What needs to be done: Please print the whole listing again, exactly as shown.

Task data:

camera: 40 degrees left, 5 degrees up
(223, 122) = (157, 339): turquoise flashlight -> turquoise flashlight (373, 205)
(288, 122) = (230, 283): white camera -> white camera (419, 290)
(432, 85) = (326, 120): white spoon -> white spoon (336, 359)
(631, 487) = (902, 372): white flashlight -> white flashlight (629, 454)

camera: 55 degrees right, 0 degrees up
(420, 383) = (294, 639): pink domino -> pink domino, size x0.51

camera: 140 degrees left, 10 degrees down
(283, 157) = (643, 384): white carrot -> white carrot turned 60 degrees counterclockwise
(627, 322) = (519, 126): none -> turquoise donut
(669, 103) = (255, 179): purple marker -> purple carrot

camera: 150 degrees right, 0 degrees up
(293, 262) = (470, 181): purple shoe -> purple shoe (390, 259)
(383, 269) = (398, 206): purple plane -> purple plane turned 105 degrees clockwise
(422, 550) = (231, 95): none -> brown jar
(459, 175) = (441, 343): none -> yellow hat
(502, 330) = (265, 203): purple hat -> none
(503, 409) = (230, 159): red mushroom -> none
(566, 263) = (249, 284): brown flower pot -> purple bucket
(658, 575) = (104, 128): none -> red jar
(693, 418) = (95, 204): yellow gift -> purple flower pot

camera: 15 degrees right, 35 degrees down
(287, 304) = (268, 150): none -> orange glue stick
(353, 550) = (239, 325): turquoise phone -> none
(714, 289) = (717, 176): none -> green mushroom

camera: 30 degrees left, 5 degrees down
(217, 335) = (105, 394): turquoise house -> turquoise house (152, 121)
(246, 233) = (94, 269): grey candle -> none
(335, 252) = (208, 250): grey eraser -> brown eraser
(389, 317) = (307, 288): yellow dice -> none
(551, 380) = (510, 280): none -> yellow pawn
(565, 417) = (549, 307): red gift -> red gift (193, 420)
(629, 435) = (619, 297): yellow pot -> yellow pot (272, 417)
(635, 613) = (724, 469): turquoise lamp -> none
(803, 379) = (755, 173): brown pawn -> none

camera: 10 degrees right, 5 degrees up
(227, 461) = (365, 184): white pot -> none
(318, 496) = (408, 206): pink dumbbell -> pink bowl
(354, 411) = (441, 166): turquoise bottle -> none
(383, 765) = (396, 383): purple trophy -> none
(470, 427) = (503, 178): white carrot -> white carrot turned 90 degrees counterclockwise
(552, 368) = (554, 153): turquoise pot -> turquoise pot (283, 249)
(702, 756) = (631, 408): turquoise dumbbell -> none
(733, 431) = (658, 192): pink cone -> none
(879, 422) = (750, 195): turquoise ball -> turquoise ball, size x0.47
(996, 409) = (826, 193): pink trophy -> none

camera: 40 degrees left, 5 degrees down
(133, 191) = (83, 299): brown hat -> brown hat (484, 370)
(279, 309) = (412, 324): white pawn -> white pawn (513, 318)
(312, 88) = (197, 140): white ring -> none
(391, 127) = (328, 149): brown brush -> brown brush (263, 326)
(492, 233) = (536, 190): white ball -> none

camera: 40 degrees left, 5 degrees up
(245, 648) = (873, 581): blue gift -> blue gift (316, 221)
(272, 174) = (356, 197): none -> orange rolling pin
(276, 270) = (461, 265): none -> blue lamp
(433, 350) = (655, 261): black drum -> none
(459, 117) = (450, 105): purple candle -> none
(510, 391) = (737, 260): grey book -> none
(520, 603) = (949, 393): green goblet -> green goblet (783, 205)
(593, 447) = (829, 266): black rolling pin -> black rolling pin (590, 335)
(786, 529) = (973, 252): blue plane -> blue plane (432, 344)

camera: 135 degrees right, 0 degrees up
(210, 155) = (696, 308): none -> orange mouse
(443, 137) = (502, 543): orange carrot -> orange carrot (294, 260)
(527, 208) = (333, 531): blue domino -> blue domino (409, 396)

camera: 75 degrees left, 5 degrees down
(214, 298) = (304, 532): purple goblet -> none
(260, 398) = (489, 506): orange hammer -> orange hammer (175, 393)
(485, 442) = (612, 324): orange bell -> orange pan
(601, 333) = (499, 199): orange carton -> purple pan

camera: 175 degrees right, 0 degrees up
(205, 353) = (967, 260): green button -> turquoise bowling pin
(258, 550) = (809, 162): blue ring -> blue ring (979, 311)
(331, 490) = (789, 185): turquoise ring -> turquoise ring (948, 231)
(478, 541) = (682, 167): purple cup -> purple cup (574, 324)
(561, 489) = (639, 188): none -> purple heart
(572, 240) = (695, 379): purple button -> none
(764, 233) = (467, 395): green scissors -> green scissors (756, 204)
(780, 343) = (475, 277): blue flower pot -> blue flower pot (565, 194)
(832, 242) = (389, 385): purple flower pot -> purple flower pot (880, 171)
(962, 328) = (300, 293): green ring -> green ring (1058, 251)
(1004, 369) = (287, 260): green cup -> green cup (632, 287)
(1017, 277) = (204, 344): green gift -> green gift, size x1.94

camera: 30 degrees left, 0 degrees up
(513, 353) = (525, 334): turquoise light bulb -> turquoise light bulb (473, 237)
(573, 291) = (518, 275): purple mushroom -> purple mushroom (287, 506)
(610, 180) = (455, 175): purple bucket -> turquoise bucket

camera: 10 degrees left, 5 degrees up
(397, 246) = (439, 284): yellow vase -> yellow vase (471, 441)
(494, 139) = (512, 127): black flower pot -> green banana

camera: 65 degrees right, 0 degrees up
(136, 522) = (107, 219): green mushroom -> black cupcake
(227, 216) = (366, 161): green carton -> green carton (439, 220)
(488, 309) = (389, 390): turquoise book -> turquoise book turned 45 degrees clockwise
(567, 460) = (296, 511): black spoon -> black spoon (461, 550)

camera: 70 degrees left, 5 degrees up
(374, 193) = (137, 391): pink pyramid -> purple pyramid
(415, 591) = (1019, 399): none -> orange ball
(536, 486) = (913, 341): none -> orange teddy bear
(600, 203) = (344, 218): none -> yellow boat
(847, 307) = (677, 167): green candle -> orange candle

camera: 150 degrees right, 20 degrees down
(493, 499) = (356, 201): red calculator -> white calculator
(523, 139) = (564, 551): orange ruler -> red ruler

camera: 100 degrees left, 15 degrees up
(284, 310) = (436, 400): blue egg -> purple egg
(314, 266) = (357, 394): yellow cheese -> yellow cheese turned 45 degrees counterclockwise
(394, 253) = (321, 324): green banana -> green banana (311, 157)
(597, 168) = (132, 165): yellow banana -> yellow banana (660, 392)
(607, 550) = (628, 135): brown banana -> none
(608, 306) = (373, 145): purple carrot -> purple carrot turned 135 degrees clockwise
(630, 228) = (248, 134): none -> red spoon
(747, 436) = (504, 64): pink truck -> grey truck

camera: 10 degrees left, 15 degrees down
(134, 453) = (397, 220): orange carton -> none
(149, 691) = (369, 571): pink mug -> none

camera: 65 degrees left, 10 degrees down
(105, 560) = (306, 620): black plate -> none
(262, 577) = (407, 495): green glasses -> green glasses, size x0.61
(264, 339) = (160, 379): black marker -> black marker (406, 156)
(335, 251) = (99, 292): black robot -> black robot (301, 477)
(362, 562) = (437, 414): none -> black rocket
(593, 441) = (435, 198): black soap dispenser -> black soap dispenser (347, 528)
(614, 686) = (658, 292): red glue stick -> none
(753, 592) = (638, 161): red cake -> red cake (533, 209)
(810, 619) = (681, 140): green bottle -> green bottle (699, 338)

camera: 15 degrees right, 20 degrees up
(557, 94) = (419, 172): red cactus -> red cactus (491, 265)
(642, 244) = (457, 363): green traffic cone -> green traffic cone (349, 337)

Finished task:
camera: 40 degrees left, 5 degrees up
(223, 122) = (157, 339): turquoise flashlight -> turquoise flashlight (373, 205)
(288, 122) = (230, 283): white camera -> white camera (419, 290)
(432, 85) = (326, 120): white spoon -> white spoon (336, 359)
(631, 487) = (902, 372): white flashlight -> white flashlight (629, 454)

camera: 55 degrees right, 0 degrees up
(420, 383) = (294, 639): pink domino -> pink domino, size x0.51

camera: 140 degrees left, 10 degrees down
(283, 157) = (643, 384): white carrot -> white carrot turned 60 degrees counterclockwise
(627, 322) = (519, 126): none -> turquoise donut
(669, 103) = (255, 179): purple marker -> purple carrot

camera: 150 degrees right, 0 degrees up
(293, 262) = (470, 181): purple shoe -> purple shoe (390, 259)
(383, 269) = (398, 206): purple plane -> purple plane turned 105 degrees clockwise
(422, 550) = (231, 95): none -> brown jar
(459, 175) = (441, 343): none -> yellow hat
(502, 330) = (265, 203): purple hat -> none
(503, 409) = (230, 159): red mushroom -> none
(566, 263) = (249, 284): brown flower pot -> purple bucket
(658, 575) = (104, 128): none -> red jar
(693, 418) = (95, 204): yellow gift -> purple flower pot

camera: 15 degrees right, 35 degrees down
(287, 304) = (268, 150): none -> orange glue stick
(353, 550) = (239, 325): turquoise phone -> none
(714, 289) = (717, 176): none -> green mushroom

camera: 30 degrees left, 5 degrees down
(217, 335) = (105, 394): turquoise house -> turquoise house (152, 121)
(246, 233) = (94, 269): grey candle -> none
(335, 252) = (208, 250): grey eraser -> brown eraser
(389, 317) = (307, 288): yellow dice -> none
(551, 380) = (510, 280): none -> yellow pawn
(565, 417) = (549, 307): red gift -> red gift (193, 420)
(629, 435) = (619, 297): yellow pot -> yellow pot (272, 417)
(635, 613) = (724, 469): turquoise lamp -> none
(803, 379) = (755, 173): brown pawn -> none

camera: 10 degrees right, 5 degrees up
(227, 461) = (365, 184): white pot -> none
(318, 496) = (408, 206): pink dumbbell -> pink bowl
(354, 411) = (441, 166): turquoise bottle -> none
(383, 765) = (396, 383): purple trophy -> none
(470, 427) = (503, 178): white carrot -> white carrot turned 90 degrees counterclockwise
(552, 368) = (554, 153): turquoise pot -> turquoise pot (283, 249)
(702, 756) = (631, 408): turquoise dumbbell -> none
(733, 431) = (658, 192): pink cone -> none
(879, 422) = (750, 195): turquoise ball -> turquoise ball, size x0.47
(996, 409) = (826, 193): pink trophy -> none

camera: 40 degrees left, 5 degrees down
(133, 191) = (83, 299): brown hat -> brown hat (484, 370)
(279, 309) = (412, 324): white pawn -> white pawn (513, 318)
(312, 88) = (197, 140): white ring -> none
(391, 127) = (328, 149): brown brush -> brown brush (263, 326)
(492, 233) = (536, 190): white ball -> none

camera: 40 degrees left, 5 degrees up
(245, 648) = (873, 581): blue gift -> blue gift (316, 221)
(272, 174) = (356, 197): none -> orange rolling pin
(276, 270) = (461, 265): none -> blue lamp
(433, 350) = (655, 261): black drum -> none
(459, 117) = (450, 105): purple candle -> none
(510, 391) = (737, 260): grey book -> none
(520, 603) = (949, 393): green goblet -> green goblet (783, 205)
(593, 447) = (829, 266): black rolling pin -> black rolling pin (590, 335)
(786, 529) = (973, 252): blue plane -> blue plane (432, 344)

camera: 135 degrees right, 0 degrees up
(210, 155) = (696, 308): none -> orange mouse
(443, 137) = (502, 543): orange carrot -> orange carrot (294, 260)
(527, 208) = (333, 531): blue domino -> blue domino (409, 396)

camera: 75 degrees left, 5 degrees down
(214, 298) = (304, 532): purple goblet -> none
(260, 398) = (489, 506): orange hammer -> orange hammer (175, 393)
(485, 442) = (612, 324): orange bell -> orange pan
(601, 333) = (499, 199): orange carton -> purple pan

camera: 175 degrees right, 0 degrees up
(205, 353) = (967, 260): green button -> turquoise bowling pin
(258, 550) = (809, 162): blue ring -> blue ring (979, 311)
(331, 490) = (789, 185): turquoise ring -> turquoise ring (948, 231)
(478, 541) = (682, 167): purple cup -> purple cup (574, 324)
(561, 489) = (639, 188): none -> purple heart
(572, 240) = (695, 379): purple button -> none
(764, 233) = (467, 395): green scissors -> green scissors (756, 204)
(780, 343) = (475, 277): blue flower pot -> blue flower pot (565, 194)
(832, 242) = (389, 385): purple flower pot -> purple flower pot (880, 171)
(962, 328) = (300, 293): green ring -> green ring (1058, 251)
(1004, 369) = (287, 260): green cup -> green cup (632, 287)
(1017, 277) = (204, 344): green gift -> green gift, size x1.94

camera: 30 degrees left, 0 degrees up
(513, 353) = (525, 334): turquoise light bulb -> turquoise light bulb (473, 237)
(573, 291) = (518, 275): purple mushroom -> purple mushroom (287, 506)
(610, 180) = (455, 175): purple bucket -> turquoise bucket

camera: 10 degrees left, 5 degrees up
(397, 246) = (439, 284): yellow vase -> yellow vase (471, 441)
(494, 139) = (512, 127): black flower pot -> green banana

camera: 65 degrees right, 0 degrees up
(136, 522) = (107, 219): green mushroom -> black cupcake
(227, 216) = (366, 161): green carton -> green carton (439, 220)
(488, 309) = (389, 390): turquoise book -> turquoise book turned 45 degrees clockwise
(567, 460) = (296, 511): black spoon -> black spoon (461, 550)

camera: 70 degrees left, 5 degrees up
(374, 193) = (137, 391): pink pyramid -> purple pyramid
(415, 591) = (1019, 399): none -> orange ball
(536, 486) = (913, 341): none -> orange teddy bear
(600, 203) = (344, 218): none -> yellow boat
(847, 307) = (677, 167): green candle -> orange candle

camera: 150 degrees right, 20 degrees down
(493, 499) = (356, 201): red calculator -> white calculator
(523, 139) = (564, 551): orange ruler -> red ruler

camera: 100 degrees left, 15 degrees up
(284, 310) = (436, 400): blue egg -> purple egg
(314, 266) = (357, 394): yellow cheese -> yellow cheese turned 45 degrees counterclockwise
(394, 253) = (321, 324): green banana -> green banana (311, 157)
(597, 168) = (132, 165): yellow banana -> yellow banana (660, 392)
(607, 550) = (628, 135): brown banana -> none
(608, 306) = (373, 145): purple carrot -> purple carrot turned 135 degrees clockwise
(630, 228) = (248, 134): none -> red spoon
(747, 436) = (504, 64): pink truck -> grey truck

camera: 10 degrees left, 15 degrees down
(134, 453) = (397, 220): orange carton -> none
(149, 691) = (369, 571): pink mug -> none

camera: 65 degrees left, 10 degrees down
(105, 560) = (306, 620): black plate -> none
(262, 577) = (407, 495): green glasses -> green glasses, size x0.61
(264, 339) = (160, 379): black marker -> black marker (406, 156)
(335, 251) = (99, 292): black robot -> black robot (301, 477)
(362, 562) = (437, 414): none -> black rocket
(593, 441) = (435, 198): black soap dispenser -> black soap dispenser (347, 528)
(614, 686) = (658, 292): red glue stick -> none
(753, 592) = (638, 161): red cake -> red cake (533, 209)
(810, 619) = (681, 140): green bottle -> green bottle (699, 338)

camera: 15 degrees right, 20 degrees up
(557, 94) = (419, 172): red cactus -> red cactus (491, 265)
(642, 244) = (457, 363): green traffic cone -> green traffic cone (349, 337)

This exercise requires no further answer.